Your copy should match the entries exactly, with no images carried over.

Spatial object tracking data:
------------------------------------

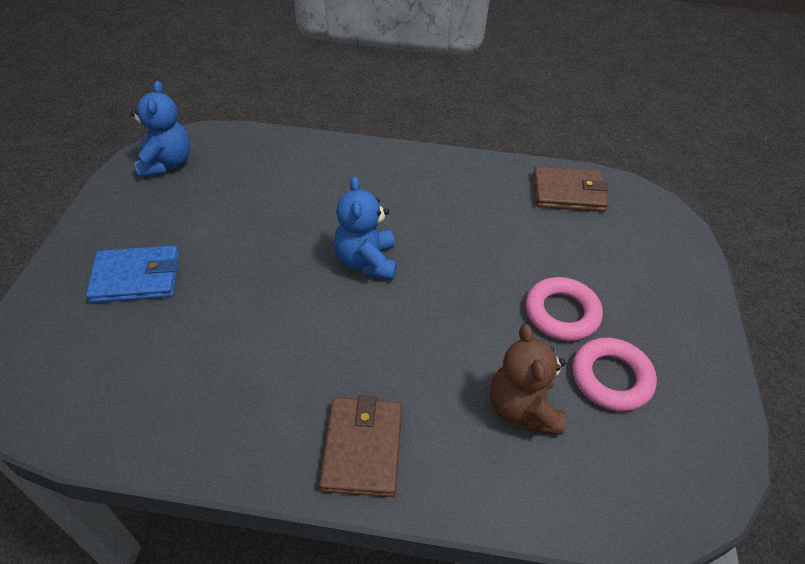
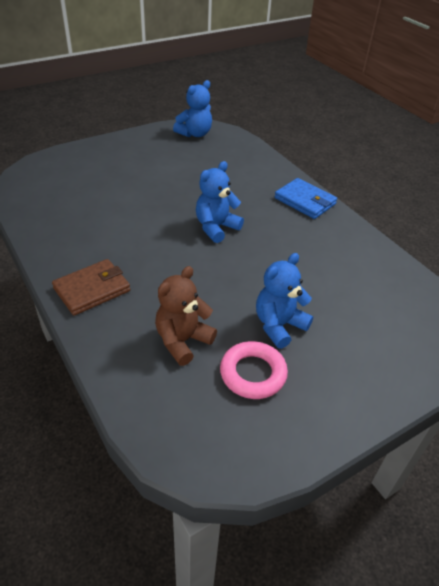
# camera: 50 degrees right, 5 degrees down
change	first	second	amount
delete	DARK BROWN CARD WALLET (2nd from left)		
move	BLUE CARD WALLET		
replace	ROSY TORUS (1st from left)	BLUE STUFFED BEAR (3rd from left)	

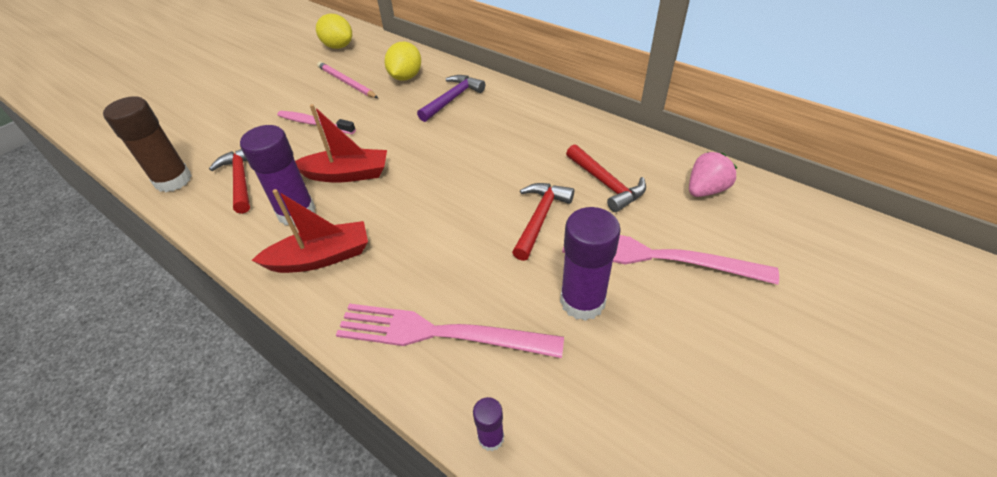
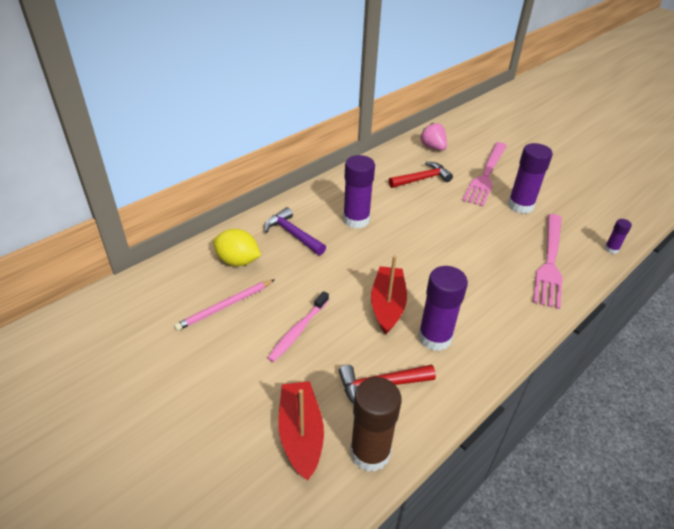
# camera: 85 degrees left, 5 degrees down
change	first	second	amount
delete	YELLOW TOY LEMON (1st from left)		
delete	SCARLET CARPENTER'S HAMMER (2nd from left)		
insert		VIOLET GLUE STICK (1st from left)	
move	SCARLET SAILBOAT (1st from left)		

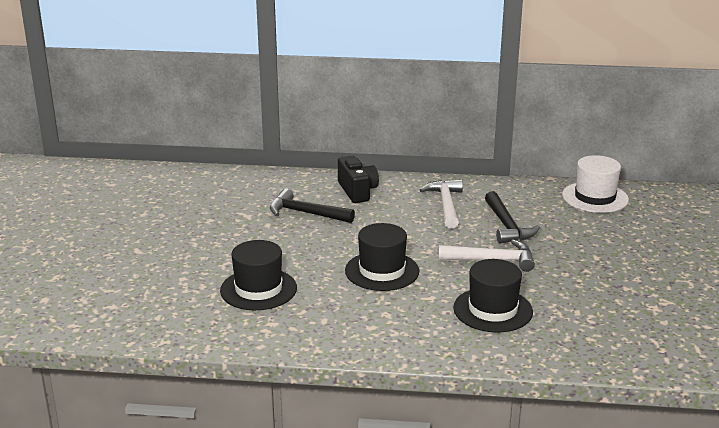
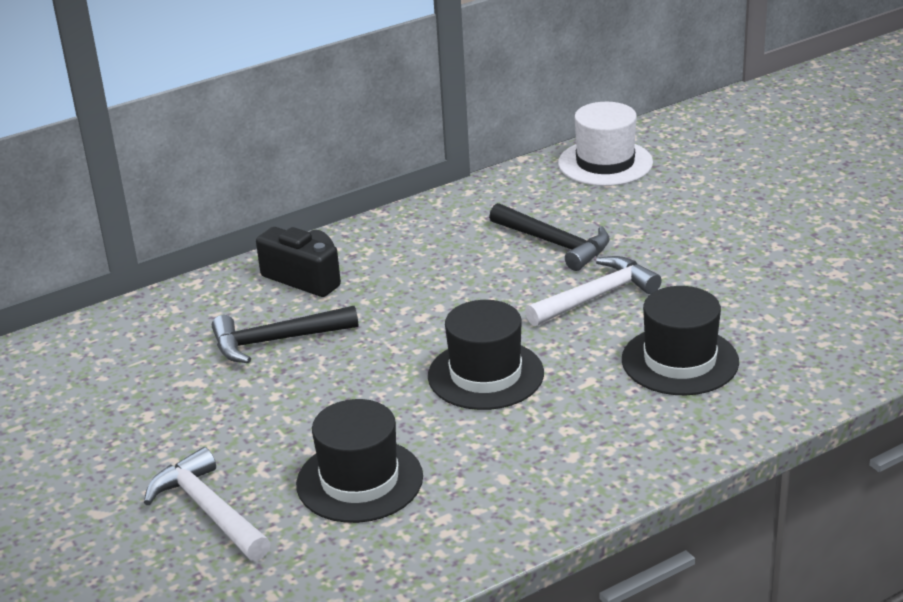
# camera: 35 degrees left, 5 degrees up
change	first	second	amount
move	SNOW-WHITE CARPENTER'S HAMMER (1st from left)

------------------------------------

◆ Solution to this problem
# camera: 50 degrees right, 5 degrees down
change	first	second	amount
delete	DARK BROWN CARD WALLET (2nd from left)		
move	BLUE CARD WALLET		
replace	ROSY TORUS (1st from left)	BLUE STUFFED BEAR (3rd from left)	

# camera: 85 degrees left, 5 degrees down
change	first	second	amount
delete	YELLOW TOY LEMON (1st from left)		
delete	SCARLET CARPENTER'S HAMMER (2nd from left)		
insert		VIOLET GLUE STICK (1st from left)	
move	SCARLET SAILBOAT (1st from left)		

# camera: 35 degrees left, 5 degrees up
change	first	second	amount
move	SNOW-WHITE CARPENTER'S HAMMER (1st from left)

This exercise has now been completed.